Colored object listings

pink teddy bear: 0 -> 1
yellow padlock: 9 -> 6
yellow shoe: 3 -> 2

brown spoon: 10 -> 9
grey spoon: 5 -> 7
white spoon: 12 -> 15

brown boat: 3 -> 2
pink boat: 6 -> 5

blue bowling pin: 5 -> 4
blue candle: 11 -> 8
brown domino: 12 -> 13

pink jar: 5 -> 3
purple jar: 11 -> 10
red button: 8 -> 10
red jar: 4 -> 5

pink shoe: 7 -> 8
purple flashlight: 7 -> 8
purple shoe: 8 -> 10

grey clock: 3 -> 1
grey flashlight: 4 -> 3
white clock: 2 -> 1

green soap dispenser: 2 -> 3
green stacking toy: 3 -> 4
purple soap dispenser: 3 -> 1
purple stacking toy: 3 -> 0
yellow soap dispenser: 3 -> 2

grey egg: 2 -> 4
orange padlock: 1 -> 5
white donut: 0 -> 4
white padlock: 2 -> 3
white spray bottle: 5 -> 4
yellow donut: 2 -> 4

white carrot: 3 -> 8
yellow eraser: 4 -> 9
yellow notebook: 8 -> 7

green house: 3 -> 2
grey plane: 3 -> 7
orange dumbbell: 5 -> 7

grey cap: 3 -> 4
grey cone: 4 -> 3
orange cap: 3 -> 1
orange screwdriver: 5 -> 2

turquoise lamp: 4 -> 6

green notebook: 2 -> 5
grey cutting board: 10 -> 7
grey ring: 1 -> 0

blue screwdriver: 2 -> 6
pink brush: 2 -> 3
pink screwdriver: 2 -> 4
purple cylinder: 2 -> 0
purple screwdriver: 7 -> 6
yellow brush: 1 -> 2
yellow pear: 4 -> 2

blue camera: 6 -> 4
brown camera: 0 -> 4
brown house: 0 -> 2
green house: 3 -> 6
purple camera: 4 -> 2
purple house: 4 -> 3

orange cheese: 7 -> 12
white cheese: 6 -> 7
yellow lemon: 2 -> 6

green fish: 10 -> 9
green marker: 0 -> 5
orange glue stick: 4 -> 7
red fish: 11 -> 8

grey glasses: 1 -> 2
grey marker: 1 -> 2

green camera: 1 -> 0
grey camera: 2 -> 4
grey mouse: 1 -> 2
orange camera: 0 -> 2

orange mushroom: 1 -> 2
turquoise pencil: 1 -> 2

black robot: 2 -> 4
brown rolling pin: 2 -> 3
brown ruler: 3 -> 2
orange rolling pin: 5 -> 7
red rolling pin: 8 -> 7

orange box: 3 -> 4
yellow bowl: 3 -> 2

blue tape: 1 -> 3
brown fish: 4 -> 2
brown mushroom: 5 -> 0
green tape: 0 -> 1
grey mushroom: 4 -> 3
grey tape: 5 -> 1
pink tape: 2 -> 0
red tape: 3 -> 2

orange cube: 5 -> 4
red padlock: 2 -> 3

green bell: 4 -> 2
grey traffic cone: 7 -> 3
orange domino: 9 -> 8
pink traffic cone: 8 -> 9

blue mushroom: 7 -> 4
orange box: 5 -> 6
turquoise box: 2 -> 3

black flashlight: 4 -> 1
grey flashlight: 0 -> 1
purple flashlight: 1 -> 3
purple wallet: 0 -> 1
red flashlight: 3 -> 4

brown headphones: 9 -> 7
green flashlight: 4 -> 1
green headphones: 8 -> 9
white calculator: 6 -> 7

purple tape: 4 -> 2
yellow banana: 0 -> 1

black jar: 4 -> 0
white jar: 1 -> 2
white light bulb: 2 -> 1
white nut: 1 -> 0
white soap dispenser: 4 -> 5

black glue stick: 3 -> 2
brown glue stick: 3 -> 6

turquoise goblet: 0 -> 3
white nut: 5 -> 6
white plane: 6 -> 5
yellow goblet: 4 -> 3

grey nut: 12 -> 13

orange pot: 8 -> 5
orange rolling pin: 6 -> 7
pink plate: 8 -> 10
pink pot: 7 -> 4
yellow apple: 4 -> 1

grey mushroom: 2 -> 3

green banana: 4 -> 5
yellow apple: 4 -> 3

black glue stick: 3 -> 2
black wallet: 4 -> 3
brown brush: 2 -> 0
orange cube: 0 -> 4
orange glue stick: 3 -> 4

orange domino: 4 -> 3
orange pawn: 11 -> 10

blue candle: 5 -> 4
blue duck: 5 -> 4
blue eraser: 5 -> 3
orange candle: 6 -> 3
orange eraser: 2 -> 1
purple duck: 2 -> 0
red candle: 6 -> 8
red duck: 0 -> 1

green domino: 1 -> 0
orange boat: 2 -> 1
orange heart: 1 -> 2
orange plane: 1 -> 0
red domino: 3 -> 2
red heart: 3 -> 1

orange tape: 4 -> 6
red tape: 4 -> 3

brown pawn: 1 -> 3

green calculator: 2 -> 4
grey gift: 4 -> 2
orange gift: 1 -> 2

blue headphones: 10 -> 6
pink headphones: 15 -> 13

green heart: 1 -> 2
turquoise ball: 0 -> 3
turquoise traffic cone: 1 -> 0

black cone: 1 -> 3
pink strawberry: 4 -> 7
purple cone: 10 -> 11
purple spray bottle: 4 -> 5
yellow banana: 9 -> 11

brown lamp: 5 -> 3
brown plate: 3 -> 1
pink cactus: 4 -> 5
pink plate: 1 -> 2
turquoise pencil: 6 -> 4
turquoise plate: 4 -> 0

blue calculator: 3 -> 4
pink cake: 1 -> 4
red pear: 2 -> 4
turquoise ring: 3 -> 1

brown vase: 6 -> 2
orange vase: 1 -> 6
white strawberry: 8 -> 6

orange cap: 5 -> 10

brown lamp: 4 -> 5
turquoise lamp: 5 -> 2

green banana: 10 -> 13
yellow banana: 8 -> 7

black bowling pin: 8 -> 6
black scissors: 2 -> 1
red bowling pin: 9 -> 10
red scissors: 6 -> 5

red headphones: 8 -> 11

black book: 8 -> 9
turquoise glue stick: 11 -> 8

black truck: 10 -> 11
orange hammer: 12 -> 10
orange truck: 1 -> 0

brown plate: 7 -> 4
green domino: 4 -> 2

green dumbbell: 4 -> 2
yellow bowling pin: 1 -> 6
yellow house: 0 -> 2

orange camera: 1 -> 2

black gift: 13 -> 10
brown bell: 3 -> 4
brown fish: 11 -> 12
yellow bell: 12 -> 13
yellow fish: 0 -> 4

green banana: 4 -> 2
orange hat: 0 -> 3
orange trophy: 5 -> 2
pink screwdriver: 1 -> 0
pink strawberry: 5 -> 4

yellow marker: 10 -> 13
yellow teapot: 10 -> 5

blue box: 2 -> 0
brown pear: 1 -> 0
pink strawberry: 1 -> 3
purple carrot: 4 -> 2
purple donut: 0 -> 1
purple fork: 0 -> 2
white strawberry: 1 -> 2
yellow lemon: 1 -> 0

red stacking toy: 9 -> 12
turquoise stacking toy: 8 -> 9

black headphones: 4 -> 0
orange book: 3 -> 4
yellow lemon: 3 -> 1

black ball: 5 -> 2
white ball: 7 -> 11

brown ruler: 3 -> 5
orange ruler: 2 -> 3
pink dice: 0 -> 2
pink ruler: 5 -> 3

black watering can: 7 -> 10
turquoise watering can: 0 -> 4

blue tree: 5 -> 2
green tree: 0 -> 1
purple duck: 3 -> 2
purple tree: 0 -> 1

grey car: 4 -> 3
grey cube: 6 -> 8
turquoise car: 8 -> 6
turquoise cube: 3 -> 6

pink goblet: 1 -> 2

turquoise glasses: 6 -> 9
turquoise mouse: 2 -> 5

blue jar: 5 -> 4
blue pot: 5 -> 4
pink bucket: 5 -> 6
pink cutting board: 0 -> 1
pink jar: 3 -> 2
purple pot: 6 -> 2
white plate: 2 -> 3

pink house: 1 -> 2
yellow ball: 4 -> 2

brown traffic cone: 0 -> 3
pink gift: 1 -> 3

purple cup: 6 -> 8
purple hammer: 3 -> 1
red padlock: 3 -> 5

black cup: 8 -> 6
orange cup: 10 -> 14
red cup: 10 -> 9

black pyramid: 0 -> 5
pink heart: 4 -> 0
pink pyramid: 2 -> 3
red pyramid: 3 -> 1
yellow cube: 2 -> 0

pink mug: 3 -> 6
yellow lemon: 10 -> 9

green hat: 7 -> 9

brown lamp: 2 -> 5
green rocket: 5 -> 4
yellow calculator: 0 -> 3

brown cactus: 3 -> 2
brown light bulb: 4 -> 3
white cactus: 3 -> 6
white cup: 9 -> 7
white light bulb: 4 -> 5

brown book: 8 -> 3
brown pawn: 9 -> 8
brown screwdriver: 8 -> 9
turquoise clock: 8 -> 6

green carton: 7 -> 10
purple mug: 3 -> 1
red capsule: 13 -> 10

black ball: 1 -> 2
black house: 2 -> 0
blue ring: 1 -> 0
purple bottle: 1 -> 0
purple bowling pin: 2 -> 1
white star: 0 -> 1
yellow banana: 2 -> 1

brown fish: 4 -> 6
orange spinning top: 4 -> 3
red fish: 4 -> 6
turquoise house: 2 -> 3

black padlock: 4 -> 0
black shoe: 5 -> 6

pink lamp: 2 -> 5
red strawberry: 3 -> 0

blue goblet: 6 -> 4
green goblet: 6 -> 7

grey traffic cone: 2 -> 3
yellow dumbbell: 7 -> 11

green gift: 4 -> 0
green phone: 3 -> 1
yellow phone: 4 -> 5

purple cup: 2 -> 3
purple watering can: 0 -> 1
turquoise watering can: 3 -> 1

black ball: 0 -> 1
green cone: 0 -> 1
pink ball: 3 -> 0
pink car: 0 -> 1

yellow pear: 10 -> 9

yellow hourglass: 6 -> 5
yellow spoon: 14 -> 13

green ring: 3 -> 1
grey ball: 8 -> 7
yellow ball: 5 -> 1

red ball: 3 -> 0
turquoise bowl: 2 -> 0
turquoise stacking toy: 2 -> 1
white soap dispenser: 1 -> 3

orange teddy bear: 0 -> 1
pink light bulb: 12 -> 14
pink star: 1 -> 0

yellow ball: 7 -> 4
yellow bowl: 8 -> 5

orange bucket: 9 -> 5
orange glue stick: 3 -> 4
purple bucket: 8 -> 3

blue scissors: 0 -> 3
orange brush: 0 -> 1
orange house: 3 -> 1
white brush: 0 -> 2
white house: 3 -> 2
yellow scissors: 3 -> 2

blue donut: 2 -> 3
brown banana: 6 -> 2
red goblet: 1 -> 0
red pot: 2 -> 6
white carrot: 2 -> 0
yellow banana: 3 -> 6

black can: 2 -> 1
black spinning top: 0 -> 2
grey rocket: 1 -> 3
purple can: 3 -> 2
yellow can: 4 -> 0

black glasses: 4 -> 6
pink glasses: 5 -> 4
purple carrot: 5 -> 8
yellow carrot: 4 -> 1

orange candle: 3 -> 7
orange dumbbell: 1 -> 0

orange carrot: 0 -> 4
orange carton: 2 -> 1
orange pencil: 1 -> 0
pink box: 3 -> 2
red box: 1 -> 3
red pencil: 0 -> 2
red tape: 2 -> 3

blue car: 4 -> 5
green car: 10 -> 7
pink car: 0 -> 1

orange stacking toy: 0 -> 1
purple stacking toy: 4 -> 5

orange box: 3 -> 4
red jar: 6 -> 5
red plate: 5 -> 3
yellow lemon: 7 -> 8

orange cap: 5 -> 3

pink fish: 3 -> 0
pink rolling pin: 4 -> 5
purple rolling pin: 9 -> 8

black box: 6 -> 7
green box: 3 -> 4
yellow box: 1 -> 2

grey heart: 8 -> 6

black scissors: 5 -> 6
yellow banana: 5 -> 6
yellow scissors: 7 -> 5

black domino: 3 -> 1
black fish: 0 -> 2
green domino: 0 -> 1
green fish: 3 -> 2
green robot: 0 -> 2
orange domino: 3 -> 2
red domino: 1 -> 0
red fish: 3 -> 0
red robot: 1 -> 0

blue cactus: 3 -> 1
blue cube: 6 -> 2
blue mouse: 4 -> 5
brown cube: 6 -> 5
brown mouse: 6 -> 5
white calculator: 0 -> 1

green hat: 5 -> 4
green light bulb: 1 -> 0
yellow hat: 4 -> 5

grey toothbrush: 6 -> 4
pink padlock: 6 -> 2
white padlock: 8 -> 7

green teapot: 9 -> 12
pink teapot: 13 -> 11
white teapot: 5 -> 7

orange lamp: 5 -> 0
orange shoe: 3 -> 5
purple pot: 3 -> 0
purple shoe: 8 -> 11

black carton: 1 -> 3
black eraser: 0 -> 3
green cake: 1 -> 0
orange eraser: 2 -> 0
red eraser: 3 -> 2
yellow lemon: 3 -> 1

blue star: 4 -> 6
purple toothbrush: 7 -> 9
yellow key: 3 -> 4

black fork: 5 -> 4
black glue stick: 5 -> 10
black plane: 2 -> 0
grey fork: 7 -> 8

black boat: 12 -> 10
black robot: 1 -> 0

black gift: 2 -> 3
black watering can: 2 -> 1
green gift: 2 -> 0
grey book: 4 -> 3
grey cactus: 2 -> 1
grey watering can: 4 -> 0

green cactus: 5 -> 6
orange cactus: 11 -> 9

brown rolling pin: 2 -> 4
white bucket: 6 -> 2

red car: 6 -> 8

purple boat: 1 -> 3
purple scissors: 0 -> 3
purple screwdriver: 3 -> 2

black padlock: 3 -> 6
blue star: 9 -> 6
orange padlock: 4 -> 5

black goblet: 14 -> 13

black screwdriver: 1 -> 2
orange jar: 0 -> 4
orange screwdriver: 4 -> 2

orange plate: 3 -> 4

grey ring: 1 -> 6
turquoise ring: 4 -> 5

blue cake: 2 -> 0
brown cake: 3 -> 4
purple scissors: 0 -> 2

> What you should do
Please go through the data and copy each line containing the word "glue".

> Answer box
orange glue stick: 4 -> 7
black glue stick: 3 -> 2
brown glue stick: 3 -> 6
black glue stick: 3 -> 2
orange glue stick: 3 -> 4
turquoise glue stick: 11 -> 8
orange glue stick: 3 -> 4
black glue stick: 5 -> 10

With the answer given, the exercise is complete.